▸ **Work request**: Using the entries below, show all lines with the string "left".
___ Working data ___
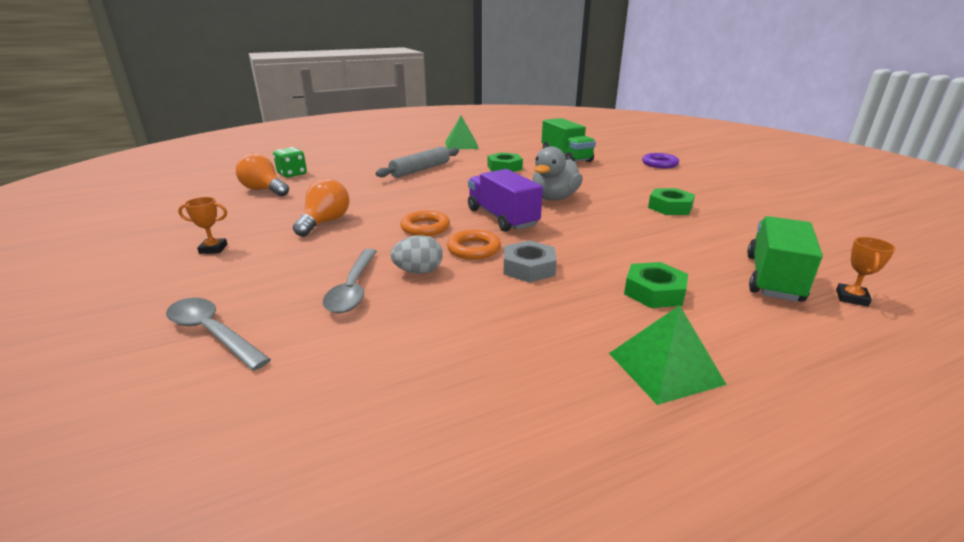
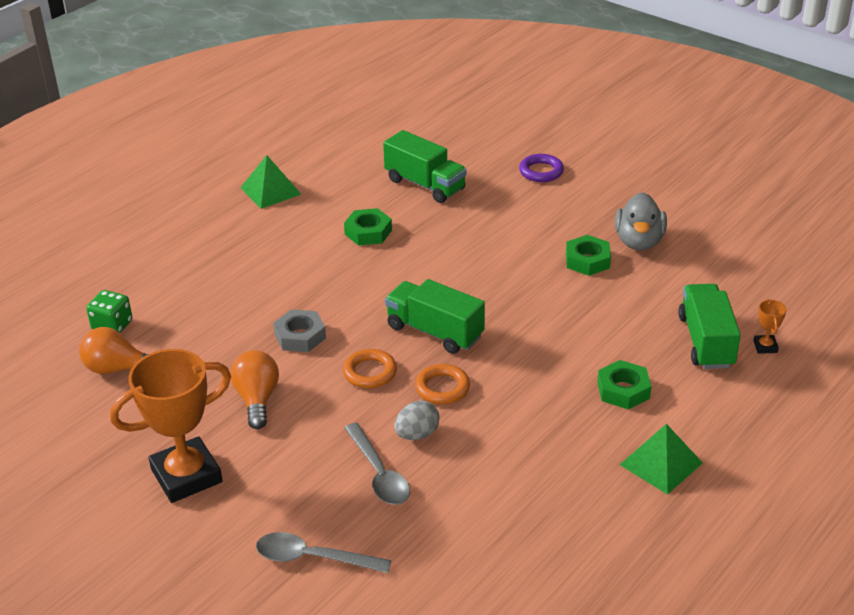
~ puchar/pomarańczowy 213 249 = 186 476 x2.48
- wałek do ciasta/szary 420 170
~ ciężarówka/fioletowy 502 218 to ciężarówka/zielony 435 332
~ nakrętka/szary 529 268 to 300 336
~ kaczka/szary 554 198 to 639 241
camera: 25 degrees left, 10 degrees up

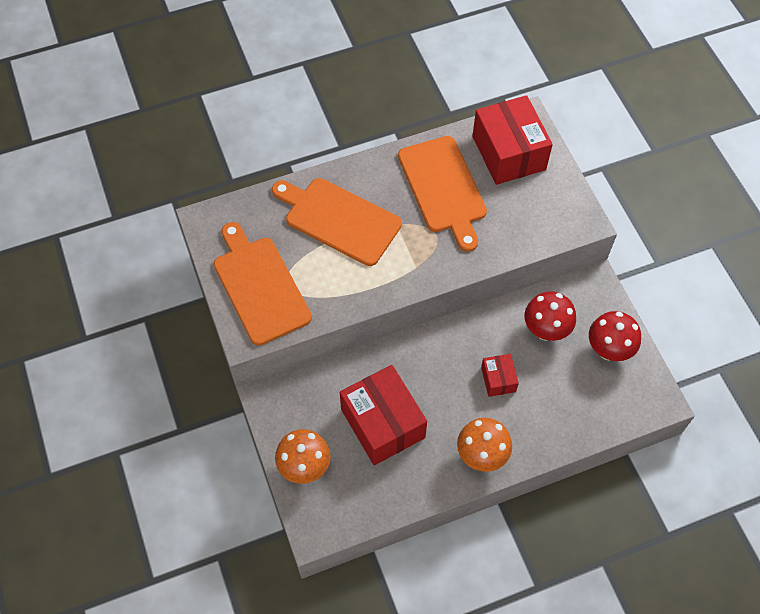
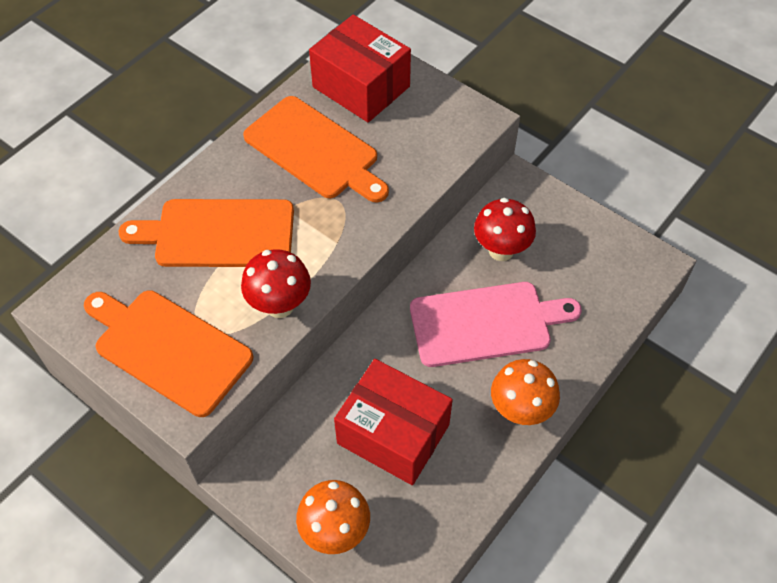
~ pudełko/czerwony 498 379 to deska do krojenia/różowy 486 323
~ grzyb/czerwony 608 350 to 280 305
camera: 30 degrees left, 5 degrees down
___
▸ **Completed exercise**:
camera: 25 degrees left, 10 degrees up
camera: 30 degrees left, 5 degrees down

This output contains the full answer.